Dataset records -
»»
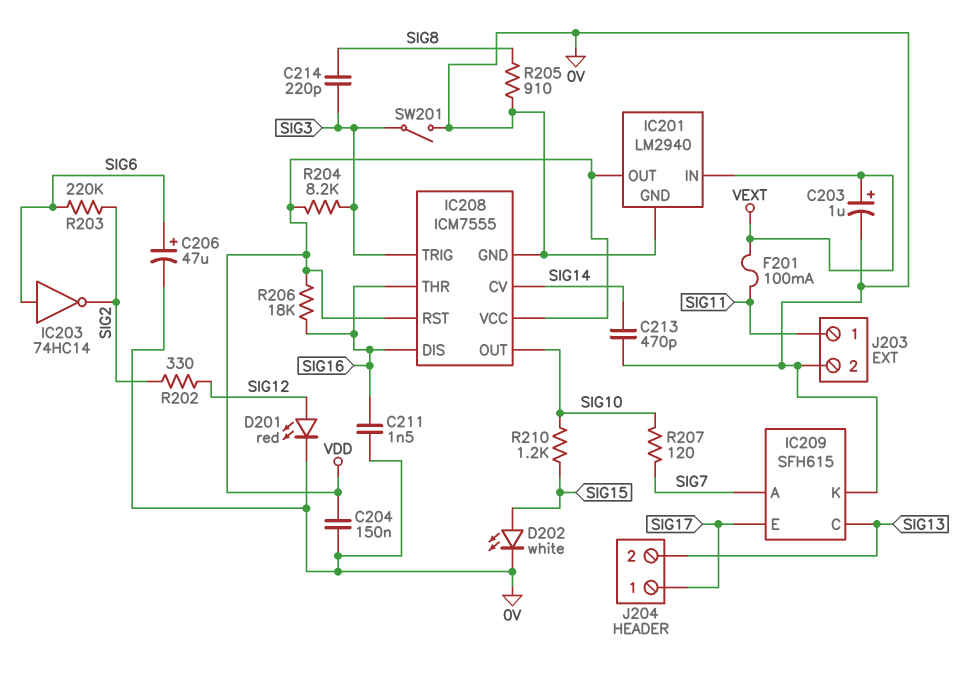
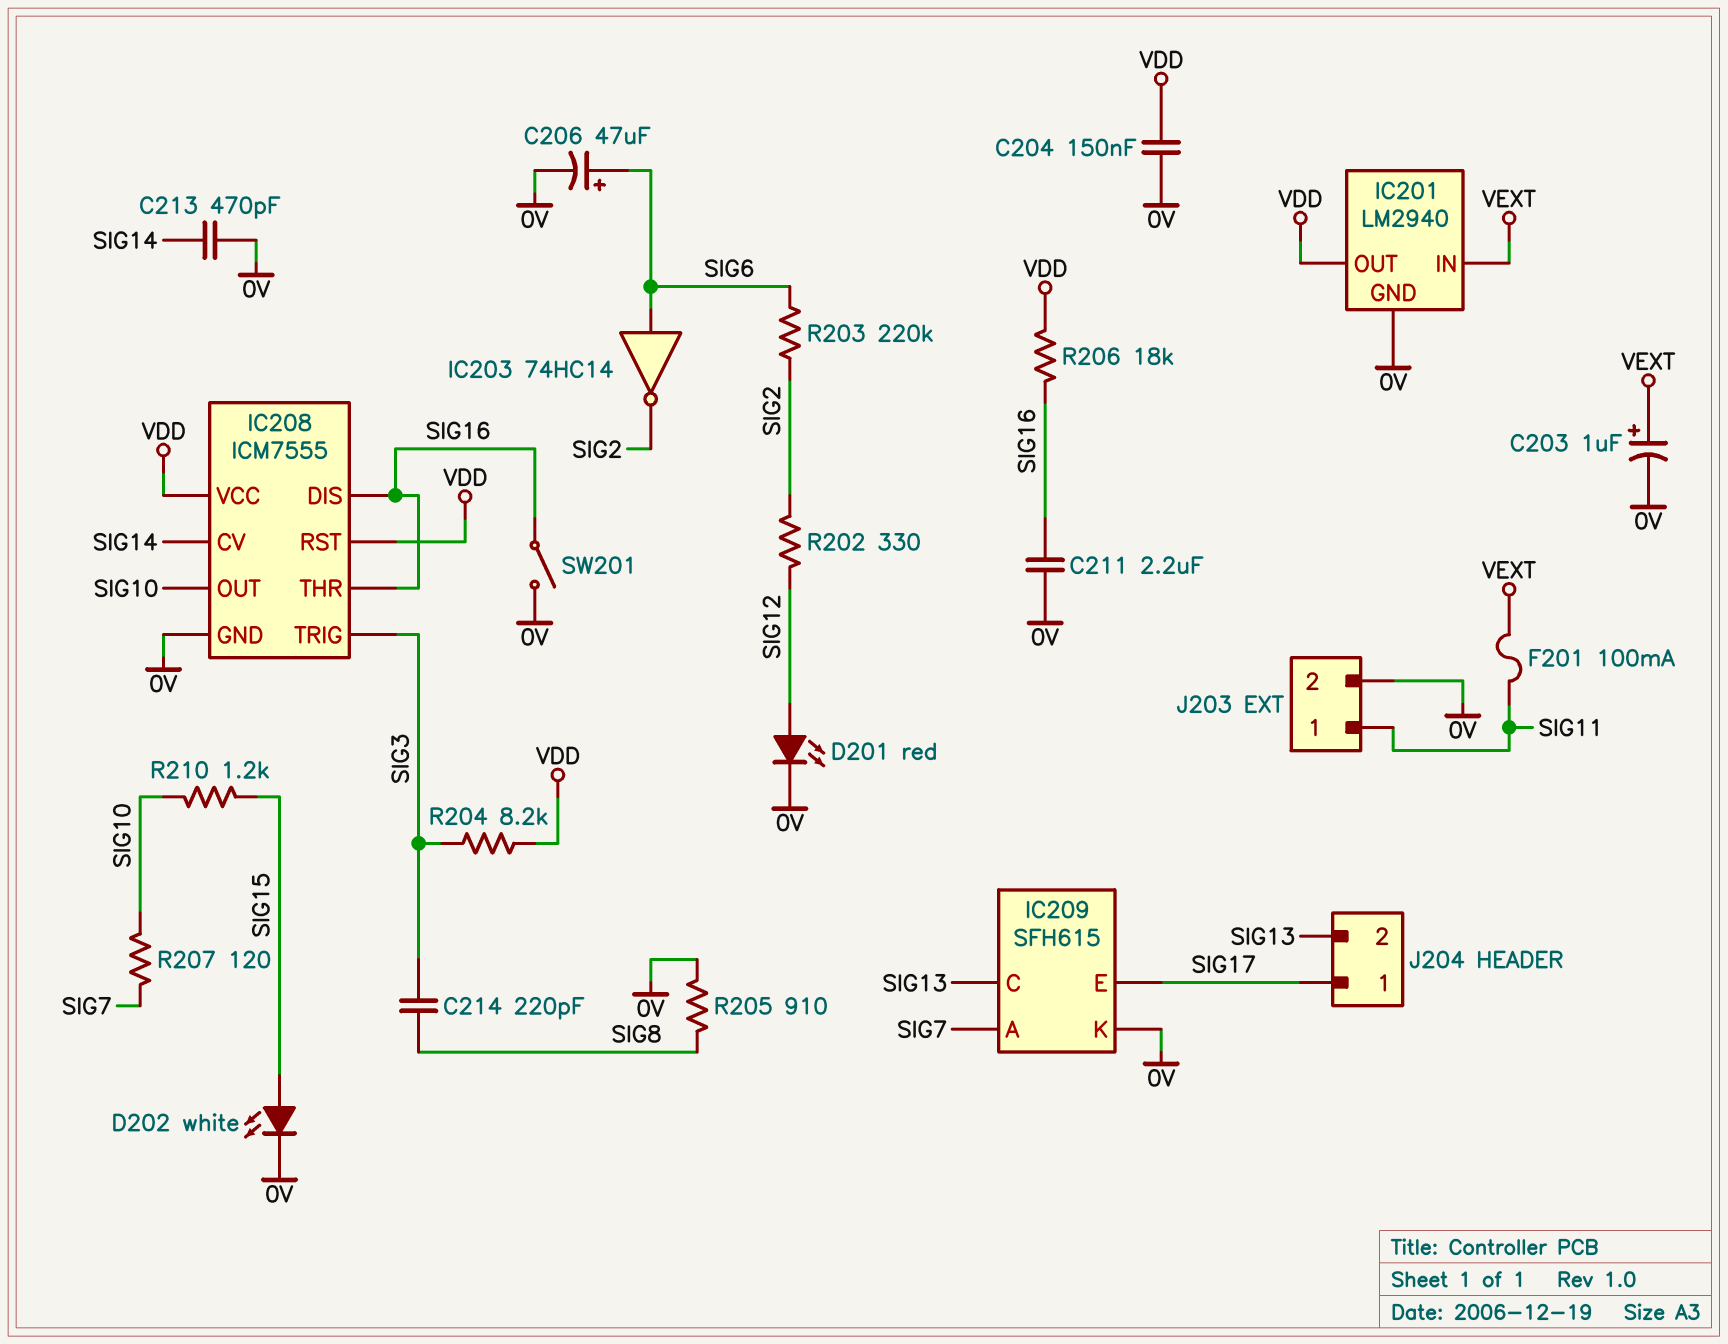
C211: 1.5nF (0V, SIG16) -> 2.2uF (0V, SIG16)
SW201: switch (0V, SIG3) -> switch (0V, SIG16)

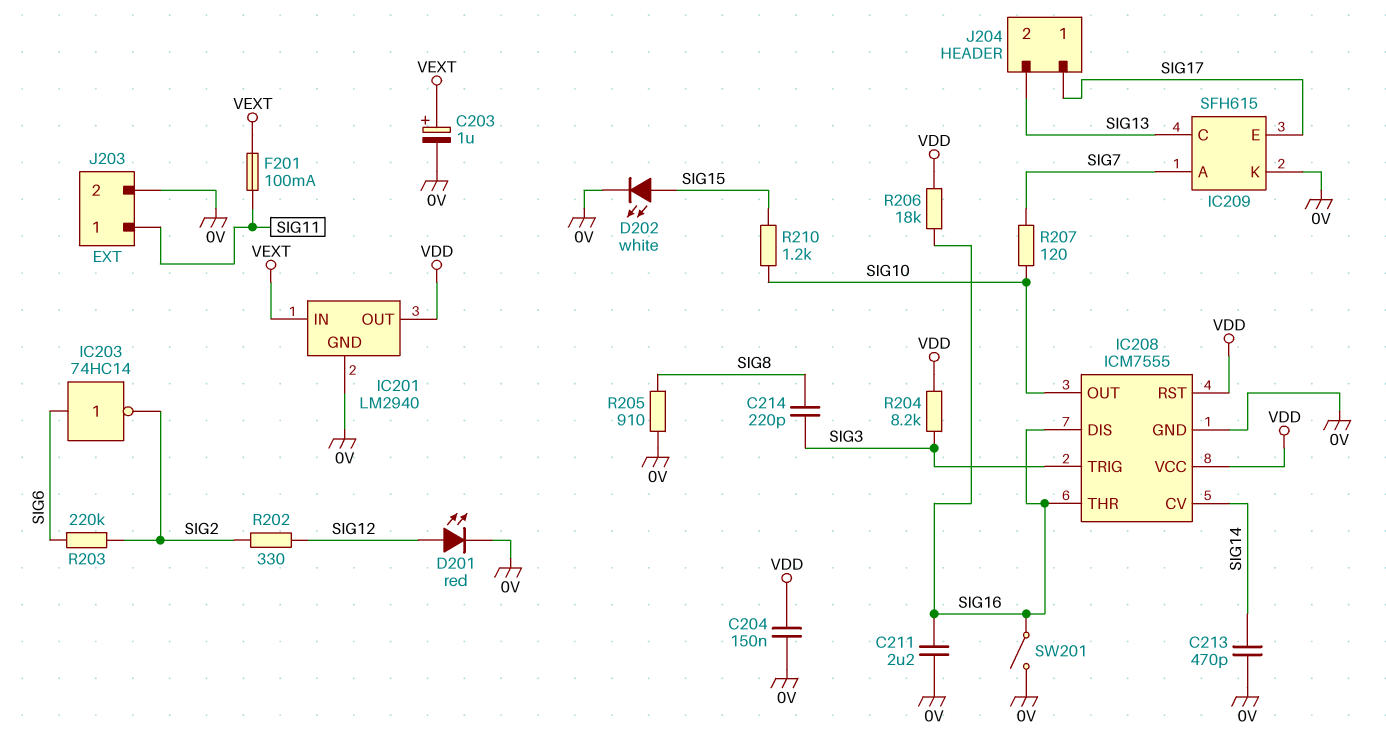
C206: 47uF (plus SIG6, minus 0V) -> none

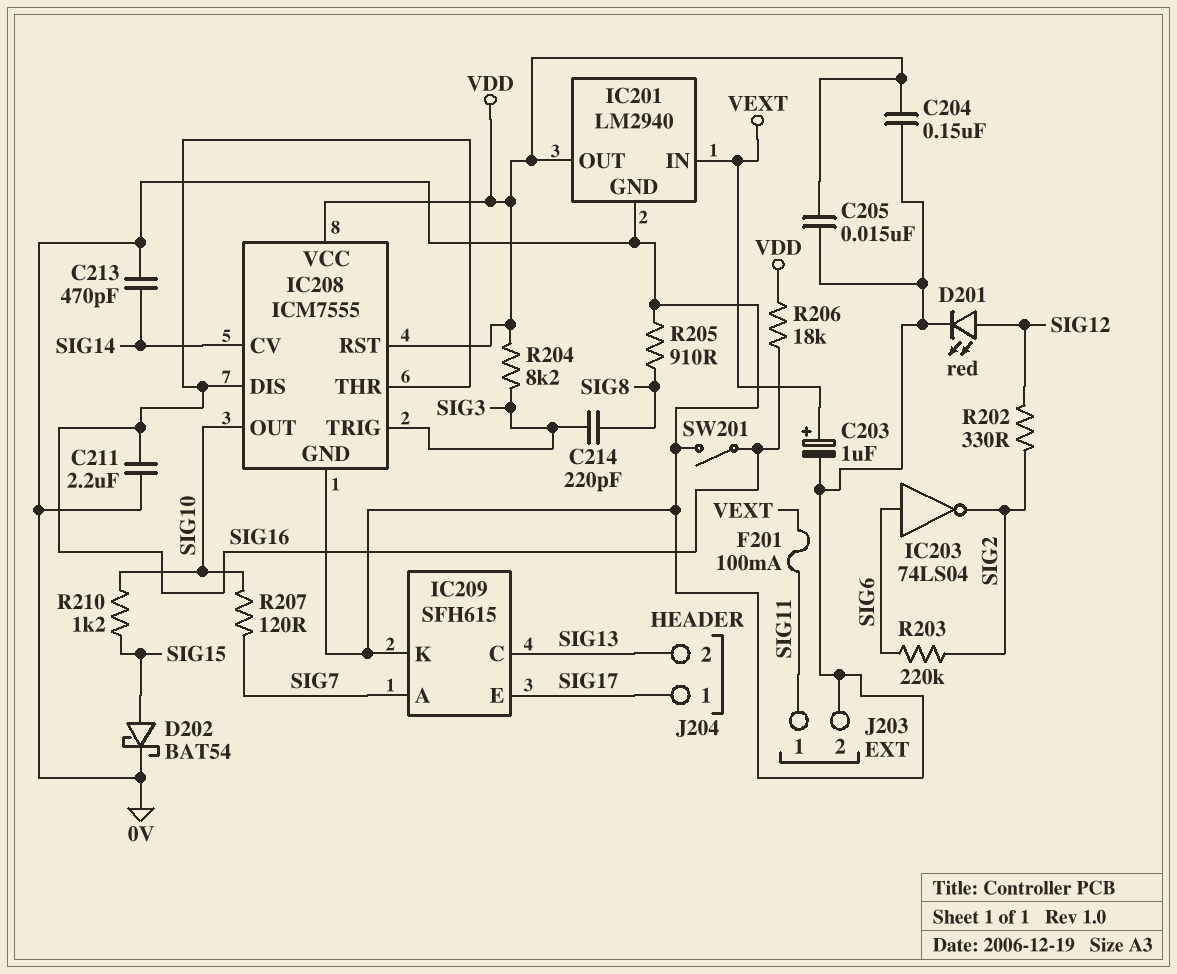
C205: none -> 15nF (0V, VDD)
D202: LED white (A SIG15, K 0V) -> schottky BAT54 (A SIG15, K 0V)
IC203: NOT 74HC14 (in SIG6, out SIG2) -> NOT 74LS04 (in SIG6, out SIG2)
««
WHAT IS BEING ASKED - Each record is to be copied word for word, with no images carried over.

WRITTEN RESPONSE -
C211: 1.5nF (0V, SIG16) -> 2.2uF (0V, SIG16)
SW201: switch (0V, SIG3) -> switch (0V, SIG16)

C206: 47uF (plus SIG6, minus 0V) -> none

C205: none -> 15nF (0V, VDD)
D202: LED white (A SIG15, K 0V) -> schottky BAT54 (A SIG15, K 0V)
IC203: NOT 74HC14 (in SIG6, out SIG2) -> NOT 74LS04 (in SIG6, out SIG2)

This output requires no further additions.